§ INSTRUCTIONS FOR THE TASK
Transcribe the data that follows precisely, omitting nothing.

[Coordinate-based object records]
──────────

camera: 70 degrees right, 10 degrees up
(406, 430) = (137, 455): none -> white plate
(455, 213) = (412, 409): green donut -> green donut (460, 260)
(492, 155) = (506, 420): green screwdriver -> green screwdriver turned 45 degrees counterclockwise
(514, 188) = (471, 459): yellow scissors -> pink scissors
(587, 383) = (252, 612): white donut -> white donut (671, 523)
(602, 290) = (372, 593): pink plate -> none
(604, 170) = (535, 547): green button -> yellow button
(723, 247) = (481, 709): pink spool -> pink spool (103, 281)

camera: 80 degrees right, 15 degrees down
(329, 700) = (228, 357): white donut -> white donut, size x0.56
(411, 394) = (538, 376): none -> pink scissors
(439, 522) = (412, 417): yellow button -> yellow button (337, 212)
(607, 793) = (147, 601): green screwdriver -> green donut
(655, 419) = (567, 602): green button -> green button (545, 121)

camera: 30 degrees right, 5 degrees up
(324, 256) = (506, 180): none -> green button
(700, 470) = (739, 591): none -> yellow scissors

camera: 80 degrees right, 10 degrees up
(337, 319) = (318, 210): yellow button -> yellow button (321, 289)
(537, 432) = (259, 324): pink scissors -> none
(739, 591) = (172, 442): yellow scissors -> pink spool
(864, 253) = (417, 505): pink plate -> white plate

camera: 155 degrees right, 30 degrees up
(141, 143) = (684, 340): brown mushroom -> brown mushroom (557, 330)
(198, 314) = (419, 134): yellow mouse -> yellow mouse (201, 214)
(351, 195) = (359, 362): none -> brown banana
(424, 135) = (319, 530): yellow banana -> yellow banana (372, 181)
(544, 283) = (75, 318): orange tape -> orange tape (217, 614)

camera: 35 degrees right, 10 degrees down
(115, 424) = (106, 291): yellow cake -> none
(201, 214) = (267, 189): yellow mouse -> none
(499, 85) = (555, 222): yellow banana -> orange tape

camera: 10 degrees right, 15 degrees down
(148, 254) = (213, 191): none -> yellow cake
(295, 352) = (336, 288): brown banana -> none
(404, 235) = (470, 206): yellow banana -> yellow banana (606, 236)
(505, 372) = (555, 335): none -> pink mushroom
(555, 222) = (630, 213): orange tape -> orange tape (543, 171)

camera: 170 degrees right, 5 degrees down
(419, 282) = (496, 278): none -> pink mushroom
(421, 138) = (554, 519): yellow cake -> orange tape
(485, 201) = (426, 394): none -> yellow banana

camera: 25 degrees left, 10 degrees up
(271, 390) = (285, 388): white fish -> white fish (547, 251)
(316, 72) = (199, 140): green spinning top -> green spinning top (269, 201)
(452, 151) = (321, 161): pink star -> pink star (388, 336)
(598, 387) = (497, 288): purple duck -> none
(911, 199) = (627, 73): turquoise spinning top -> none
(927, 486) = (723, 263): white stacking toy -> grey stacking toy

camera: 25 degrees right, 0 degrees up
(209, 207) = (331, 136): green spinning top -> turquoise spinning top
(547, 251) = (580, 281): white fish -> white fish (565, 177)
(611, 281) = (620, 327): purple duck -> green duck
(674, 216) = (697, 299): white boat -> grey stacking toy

──────────

§ RESPONSE AREA
camera: 70 degrees right, 10 degrees up
(406, 430) = (137, 455): none -> white plate
(455, 213) = (412, 409): green donut -> green donut (460, 260)
(492, 155) = (506, 420): green screwdriver -> green screwdriver turned 45 degrees counterclockwise
(514, 188) = (471, 459): yellow scissors -> pink scissors
(587, 383) = (252, 612): white donut -> white donut (671, 523)
(602, 290) = (372, 593): pink plate -> none
(604, 170) = (535, 547): green button -> yellow button
(723, 247) = (481, 709): pink spool -> pink spool (103, 281)

camera: 80 degrees right, 15 degrees down
(329, 700) = (228, 357): white donut -> white donut, size x0.56
(411, 394) = (538, 376): none -> pink scissors
(439, 522) = (412, 417): yellow button -> yellow button (337, 212)
(607, 793) = (147, 601): green screwdriver -> green donut
(655, 419) = (567, 602): green button -> green button (545, 121)

camera: 30 degrees right, 5 degrees up
(324, 256) = (506, 180): none -> green button
(700, 470) = (739, 591): none -> yellow scissors

camera: 80 degrees right, 10 degrees up
(337, 319) = (318, 210): yellow button -> yellow button (321, 289)
(537, 432) = (259, 324): pink scissors -> none
(739, 591) = (172, 442): yellow scissors -> pink spool
(864, 253) = (417, 505): pink plate -> white plate

camera: 155 degrees right, 30 degrees up
(141, 143) = (684, 340): brown mushroom -> brown mushroom (557, 330)
(198, 314) = (419, 134): yellow mouse -> yellow mouse (201, 214)
(351, 195) = (359, 362): none -> brown banana
(424, 135) = (319, 530): yellow banana -> yellow banana (372, 181)
(544, 283) = (75, 318): orange tape -> orange tape (217, 614)

camera: 35 degrees right, 10 degrees down
(115, 424) = (106, 291): yellow cake -> none
(201, 214) = (267, 189): yellow mouse -> none
(499, 85) = (555, 222): yellow banana -> orange tape

camera: 10 degrees right, 15 degrees down
(148, 254) = (213, 191): none -> yellow cake
(295, 352) = (336, 288): brown banana -> none
(404, 235) = (470, 206): yellow banana -> yellow banana (606, 236)
(505, 372) = (555, 335): none -> pink mushroom
(555, 222) = (630, 213): orange tape -> orange tape (543, 171)

camera: 170 degrees right, 5 degrees down
(419, 282) = (496, 278): none -> pink mushroom
(421, 138) = (554, 519): yellow cake -> orange tape
(485, 201) = (426, 394): none -> yellow banana

camera: 25 degrees left, 10 degrees up
(271, 390) = (285, 388): white fish -> white fish (547, 251)
(316, 72) = (199, 140): green spinning top -> green spinning top (269, 201)
(452, 151) = (321, 161): pink star -> pink star (388, 336)
(598, 387) = (497, 288): purple duck -> none
(911, 199) = (627, 73): turquoise spinning top -> none
(927, 486) = (723, 263): white stacking toy -> grey stacking toy

camera: 25 degrees right, 0 degrees up
(209, 207) = (331, 136): green spinning top -> turquoise spinning top
(547, 251) = (580, 281): white fish -> white fish (565, 177)
(611, 281) = (620, 327): purple duck -> green duck
(674, 216) = (697, 299): white boat -> grey stacking toy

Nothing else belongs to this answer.